> WHAT YOU SHOULD DO
All of the listing should be returned as written, apart from any picture in it.

> PROVIDED MATERIAL
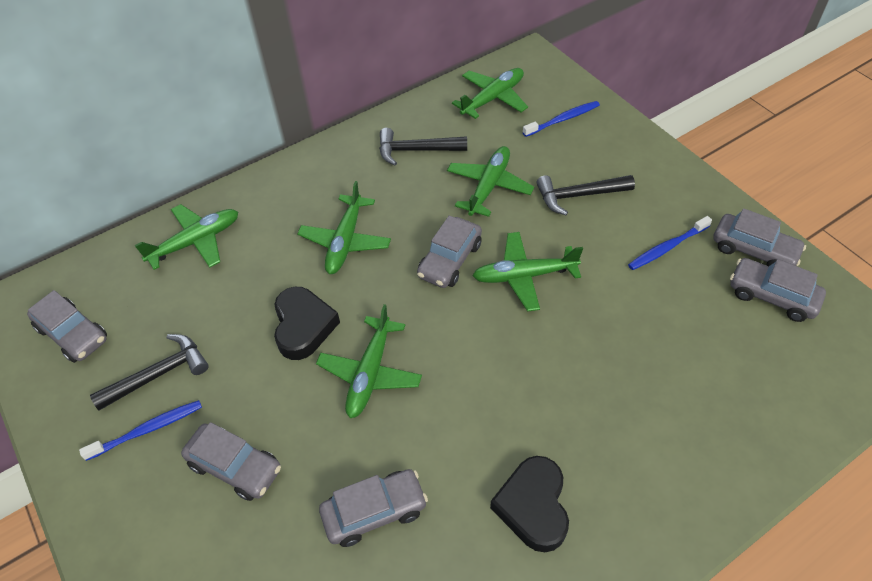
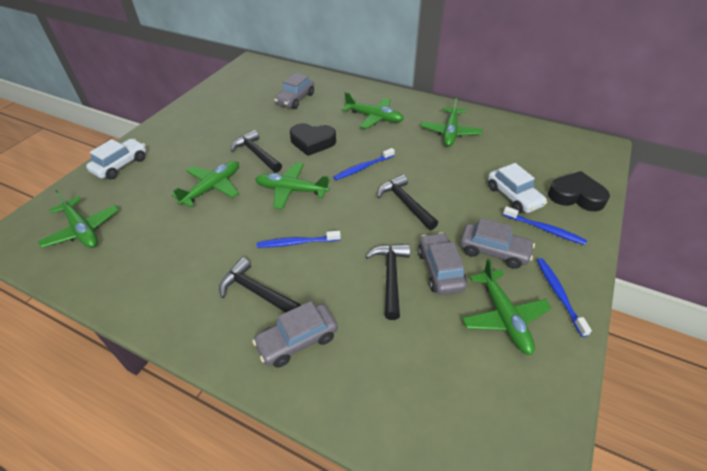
black hammer: 3 -> 4
blue toothbrush: 3 -> 4
grey car: 6 -> 4
white car: 0 -> 2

> SOLUTION TO THE PROBLEM
black hammer: 3 -> 4
blue toothbrush: 3 -> 4
grey car: 6 -> 4
white car: 0 -> 2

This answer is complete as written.